Data to process:
>>>

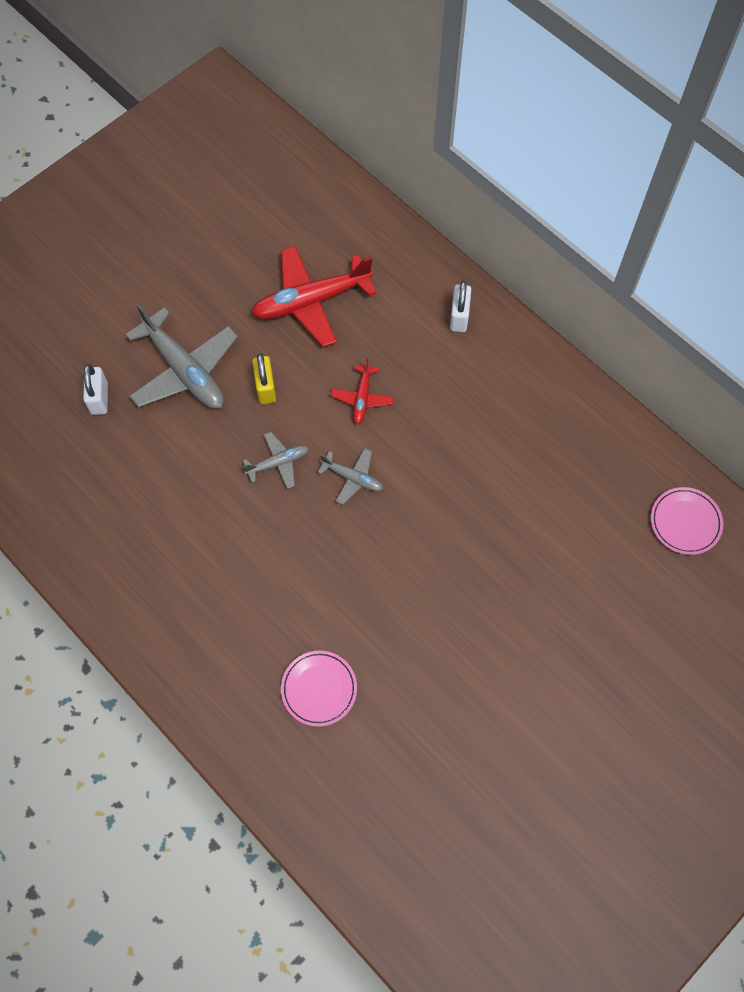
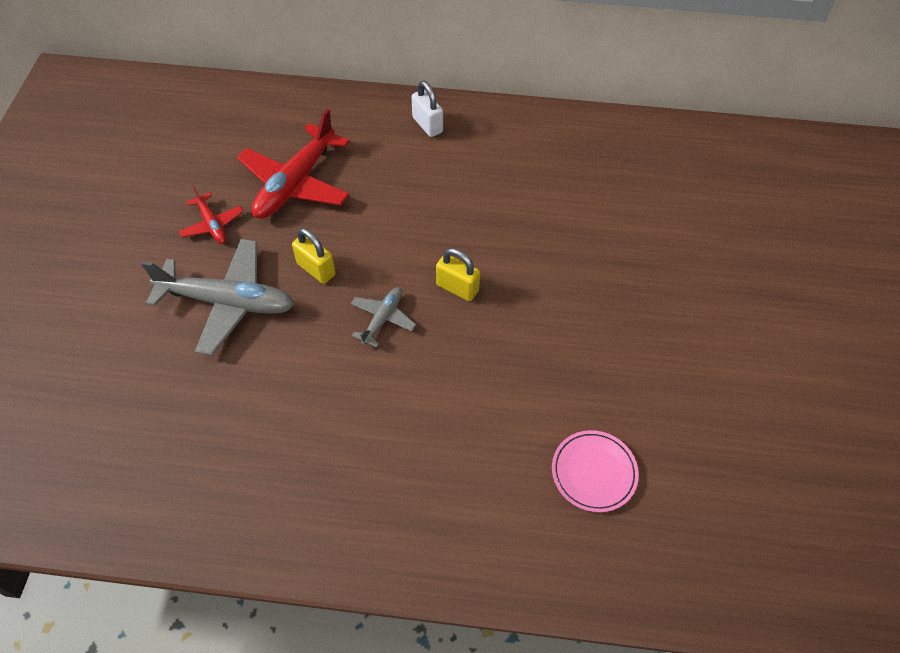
camera: 40 degrees left, 10 degrees down
white padlock [83,364,108,415] -> none
grey plane [318,448,383,505] -> yellow padlock [436,248,480,301]
red plane [331,358,394,424] -> red plane moved to [179,186,244,244]
pink plate [651,487,723,555] -> none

<<<

Exercise instructions:
Give the records back verbatim, pictures excluded.

Response to the exercise:
camera: 40 degrees left, 10 degrees down
white padlock [83,364,108,415] -> none
grey plane [318,448,383,505] -> yellow padlock [436,248,480,301]
red plane [331,358,394,424] -> red plane moved to [179,186,244,244]
pink plate [651,487,723,555] -> none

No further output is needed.